# [Required action]
Return only the lines from the top of the material through the line marked by "exchanged,soap dispenser/red (no.", unaltered.

# [Records for the task]

__________________________________________________

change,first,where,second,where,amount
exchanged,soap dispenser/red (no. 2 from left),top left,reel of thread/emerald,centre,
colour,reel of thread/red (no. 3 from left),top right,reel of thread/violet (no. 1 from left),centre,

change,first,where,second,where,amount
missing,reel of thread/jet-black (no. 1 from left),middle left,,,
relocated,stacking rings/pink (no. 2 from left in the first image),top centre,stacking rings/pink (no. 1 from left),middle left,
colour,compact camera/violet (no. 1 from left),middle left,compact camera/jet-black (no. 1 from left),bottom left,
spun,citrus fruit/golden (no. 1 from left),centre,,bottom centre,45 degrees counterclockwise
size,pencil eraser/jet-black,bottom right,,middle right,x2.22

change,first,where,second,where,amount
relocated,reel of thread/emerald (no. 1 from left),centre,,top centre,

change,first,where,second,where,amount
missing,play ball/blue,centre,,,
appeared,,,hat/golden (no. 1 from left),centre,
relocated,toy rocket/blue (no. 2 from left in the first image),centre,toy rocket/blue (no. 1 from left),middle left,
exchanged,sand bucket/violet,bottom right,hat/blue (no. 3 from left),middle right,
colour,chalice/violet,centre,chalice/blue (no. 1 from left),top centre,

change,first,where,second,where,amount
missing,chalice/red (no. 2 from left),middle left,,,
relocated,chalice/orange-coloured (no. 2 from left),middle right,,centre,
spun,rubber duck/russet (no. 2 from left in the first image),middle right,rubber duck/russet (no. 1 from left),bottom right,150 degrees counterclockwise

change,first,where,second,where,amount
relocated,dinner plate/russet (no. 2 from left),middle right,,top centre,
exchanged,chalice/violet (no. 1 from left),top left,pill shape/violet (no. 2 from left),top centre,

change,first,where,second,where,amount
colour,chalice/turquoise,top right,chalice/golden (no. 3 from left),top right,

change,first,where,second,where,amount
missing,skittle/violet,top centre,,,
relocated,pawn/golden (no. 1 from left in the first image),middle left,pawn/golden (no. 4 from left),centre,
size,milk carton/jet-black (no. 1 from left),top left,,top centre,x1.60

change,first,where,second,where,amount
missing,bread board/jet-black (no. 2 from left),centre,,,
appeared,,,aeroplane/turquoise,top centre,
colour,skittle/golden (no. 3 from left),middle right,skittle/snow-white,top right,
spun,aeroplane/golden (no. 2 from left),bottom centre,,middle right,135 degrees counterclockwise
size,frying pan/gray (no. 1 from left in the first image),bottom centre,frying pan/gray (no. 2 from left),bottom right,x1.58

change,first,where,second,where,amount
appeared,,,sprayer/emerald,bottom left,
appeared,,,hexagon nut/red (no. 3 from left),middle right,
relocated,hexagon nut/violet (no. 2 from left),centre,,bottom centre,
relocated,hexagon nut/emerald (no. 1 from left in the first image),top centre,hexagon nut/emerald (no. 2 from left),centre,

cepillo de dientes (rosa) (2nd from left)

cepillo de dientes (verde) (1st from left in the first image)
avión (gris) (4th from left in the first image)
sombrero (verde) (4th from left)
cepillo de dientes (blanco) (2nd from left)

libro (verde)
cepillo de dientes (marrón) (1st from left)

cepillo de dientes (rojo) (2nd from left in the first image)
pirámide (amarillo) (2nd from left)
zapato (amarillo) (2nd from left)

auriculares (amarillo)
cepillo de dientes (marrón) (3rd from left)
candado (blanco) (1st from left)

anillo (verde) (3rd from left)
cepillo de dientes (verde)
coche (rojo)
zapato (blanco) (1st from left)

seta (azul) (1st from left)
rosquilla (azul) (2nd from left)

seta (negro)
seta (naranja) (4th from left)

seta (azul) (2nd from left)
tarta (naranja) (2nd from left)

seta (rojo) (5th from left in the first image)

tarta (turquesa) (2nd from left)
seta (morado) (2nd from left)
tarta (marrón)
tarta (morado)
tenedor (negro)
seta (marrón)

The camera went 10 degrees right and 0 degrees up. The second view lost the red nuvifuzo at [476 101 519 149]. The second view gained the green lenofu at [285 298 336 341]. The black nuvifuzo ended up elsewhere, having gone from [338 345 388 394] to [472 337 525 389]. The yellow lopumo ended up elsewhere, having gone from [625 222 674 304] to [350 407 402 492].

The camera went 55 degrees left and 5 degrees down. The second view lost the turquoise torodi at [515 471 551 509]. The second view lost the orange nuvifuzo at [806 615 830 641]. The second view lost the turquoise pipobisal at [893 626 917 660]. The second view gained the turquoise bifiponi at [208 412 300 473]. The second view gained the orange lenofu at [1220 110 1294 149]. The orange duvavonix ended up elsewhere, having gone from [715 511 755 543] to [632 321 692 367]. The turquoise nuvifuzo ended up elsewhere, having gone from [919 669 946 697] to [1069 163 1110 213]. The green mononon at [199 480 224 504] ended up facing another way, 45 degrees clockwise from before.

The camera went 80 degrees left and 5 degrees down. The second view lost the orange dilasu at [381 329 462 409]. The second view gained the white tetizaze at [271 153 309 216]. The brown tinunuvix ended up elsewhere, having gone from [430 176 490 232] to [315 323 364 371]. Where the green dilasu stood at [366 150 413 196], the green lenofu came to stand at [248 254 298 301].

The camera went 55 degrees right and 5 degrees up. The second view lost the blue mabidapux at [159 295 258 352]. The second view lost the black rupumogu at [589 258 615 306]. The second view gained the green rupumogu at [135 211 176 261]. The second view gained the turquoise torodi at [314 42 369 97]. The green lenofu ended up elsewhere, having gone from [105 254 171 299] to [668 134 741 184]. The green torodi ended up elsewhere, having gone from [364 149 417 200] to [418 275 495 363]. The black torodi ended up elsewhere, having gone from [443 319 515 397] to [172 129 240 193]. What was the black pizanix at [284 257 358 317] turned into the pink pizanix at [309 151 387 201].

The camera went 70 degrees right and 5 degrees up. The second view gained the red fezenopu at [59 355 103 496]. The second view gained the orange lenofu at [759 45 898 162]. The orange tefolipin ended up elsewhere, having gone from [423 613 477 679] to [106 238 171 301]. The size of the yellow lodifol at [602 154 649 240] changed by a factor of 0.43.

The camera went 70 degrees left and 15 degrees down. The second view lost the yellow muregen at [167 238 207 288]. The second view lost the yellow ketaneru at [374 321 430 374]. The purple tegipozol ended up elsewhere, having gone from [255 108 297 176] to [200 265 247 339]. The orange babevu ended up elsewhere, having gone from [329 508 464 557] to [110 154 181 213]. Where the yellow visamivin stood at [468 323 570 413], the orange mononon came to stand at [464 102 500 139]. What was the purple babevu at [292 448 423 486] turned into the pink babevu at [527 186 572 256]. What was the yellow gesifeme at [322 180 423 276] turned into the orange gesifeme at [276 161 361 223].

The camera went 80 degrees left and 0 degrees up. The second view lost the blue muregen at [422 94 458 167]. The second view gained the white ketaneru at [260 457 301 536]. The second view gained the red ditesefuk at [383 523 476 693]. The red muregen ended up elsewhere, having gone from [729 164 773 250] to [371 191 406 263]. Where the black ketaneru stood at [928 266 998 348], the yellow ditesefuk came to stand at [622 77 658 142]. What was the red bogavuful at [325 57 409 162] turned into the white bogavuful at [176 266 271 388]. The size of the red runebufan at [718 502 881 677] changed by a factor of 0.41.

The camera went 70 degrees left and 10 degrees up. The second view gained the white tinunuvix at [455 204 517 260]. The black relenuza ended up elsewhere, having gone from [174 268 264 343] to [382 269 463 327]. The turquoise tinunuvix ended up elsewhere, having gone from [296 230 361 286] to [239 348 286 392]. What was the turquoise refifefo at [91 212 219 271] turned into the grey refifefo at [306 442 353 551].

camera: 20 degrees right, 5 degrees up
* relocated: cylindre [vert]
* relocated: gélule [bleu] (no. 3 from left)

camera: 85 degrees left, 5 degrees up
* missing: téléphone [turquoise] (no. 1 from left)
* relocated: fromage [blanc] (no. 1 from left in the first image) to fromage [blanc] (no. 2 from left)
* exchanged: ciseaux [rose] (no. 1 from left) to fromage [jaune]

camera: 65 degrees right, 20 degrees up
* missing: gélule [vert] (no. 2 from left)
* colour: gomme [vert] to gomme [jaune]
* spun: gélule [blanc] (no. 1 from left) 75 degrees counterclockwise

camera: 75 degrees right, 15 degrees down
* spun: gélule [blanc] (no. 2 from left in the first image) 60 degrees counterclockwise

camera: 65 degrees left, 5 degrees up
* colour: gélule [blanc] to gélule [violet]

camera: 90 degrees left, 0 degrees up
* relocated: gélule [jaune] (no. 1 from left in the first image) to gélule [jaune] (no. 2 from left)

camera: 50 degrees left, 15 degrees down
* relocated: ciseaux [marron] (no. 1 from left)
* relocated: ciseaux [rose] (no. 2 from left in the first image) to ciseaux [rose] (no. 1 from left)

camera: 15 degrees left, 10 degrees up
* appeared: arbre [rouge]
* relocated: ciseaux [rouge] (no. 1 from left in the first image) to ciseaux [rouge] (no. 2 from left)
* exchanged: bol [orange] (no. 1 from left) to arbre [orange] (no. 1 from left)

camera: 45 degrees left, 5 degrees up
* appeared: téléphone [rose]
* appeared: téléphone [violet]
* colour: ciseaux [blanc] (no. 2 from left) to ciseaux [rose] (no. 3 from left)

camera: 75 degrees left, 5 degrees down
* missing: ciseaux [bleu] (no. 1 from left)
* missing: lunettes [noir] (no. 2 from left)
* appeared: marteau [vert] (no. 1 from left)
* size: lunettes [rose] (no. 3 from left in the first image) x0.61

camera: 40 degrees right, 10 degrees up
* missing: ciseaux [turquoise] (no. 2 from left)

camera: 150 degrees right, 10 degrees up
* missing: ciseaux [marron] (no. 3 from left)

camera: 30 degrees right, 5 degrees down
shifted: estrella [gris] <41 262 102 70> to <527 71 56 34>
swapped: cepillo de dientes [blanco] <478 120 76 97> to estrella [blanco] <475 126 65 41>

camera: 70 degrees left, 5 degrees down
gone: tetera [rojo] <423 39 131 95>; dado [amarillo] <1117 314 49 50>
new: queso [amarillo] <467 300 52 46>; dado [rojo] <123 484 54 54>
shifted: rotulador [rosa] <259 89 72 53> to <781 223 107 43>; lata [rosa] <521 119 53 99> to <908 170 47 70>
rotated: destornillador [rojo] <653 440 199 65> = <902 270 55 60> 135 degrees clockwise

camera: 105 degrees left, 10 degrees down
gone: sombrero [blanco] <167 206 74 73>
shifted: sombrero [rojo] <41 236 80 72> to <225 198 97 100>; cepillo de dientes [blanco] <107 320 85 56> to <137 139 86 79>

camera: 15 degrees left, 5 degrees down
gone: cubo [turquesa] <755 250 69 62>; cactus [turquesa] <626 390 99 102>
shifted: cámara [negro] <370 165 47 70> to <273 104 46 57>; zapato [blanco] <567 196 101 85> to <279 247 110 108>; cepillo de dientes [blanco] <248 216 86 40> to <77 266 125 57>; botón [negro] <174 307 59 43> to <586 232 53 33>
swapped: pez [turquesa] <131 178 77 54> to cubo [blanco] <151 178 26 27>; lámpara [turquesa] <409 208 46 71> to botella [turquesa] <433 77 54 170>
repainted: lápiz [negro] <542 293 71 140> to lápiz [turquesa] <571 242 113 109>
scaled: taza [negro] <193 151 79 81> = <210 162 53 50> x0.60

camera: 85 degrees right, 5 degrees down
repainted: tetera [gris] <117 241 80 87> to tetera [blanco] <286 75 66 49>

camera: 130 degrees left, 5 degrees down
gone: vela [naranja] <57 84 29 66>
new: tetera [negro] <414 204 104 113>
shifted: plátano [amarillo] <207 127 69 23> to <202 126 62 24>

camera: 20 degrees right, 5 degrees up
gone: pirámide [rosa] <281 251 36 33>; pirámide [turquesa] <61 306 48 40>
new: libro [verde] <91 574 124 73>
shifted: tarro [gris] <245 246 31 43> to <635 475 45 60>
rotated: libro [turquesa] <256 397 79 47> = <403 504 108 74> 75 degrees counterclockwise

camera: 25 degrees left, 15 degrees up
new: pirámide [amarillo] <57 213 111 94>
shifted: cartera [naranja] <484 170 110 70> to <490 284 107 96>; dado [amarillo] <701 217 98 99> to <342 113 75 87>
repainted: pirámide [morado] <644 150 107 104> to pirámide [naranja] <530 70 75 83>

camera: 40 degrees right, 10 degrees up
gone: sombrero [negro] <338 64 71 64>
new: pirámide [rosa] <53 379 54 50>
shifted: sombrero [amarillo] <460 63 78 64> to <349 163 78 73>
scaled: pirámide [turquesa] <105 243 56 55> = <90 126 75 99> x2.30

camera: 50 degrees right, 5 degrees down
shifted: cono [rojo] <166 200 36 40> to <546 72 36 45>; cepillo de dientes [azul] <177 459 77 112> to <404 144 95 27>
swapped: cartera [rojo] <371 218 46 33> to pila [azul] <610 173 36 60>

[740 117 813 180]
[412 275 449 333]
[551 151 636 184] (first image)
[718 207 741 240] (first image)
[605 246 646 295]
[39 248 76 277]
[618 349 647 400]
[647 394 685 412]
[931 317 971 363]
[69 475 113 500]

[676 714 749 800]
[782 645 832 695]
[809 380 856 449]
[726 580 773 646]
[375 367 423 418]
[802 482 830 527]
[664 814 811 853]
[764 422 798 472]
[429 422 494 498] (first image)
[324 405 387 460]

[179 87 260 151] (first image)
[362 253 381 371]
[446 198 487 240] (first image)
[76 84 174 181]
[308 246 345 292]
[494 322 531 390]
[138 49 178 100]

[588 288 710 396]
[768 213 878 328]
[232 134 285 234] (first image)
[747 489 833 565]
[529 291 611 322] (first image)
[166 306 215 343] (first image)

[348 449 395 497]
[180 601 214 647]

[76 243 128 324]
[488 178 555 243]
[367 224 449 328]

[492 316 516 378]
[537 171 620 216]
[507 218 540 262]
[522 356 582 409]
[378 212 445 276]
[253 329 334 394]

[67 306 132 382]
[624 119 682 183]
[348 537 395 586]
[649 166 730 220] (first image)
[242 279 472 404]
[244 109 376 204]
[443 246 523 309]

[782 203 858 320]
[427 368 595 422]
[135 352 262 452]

__________________________________________________

# [Written solution]
change,first,where,second,where,amount
exchanged,soap dispenser/red (no. 2 from left),top left,reel of thread/emerald,centre,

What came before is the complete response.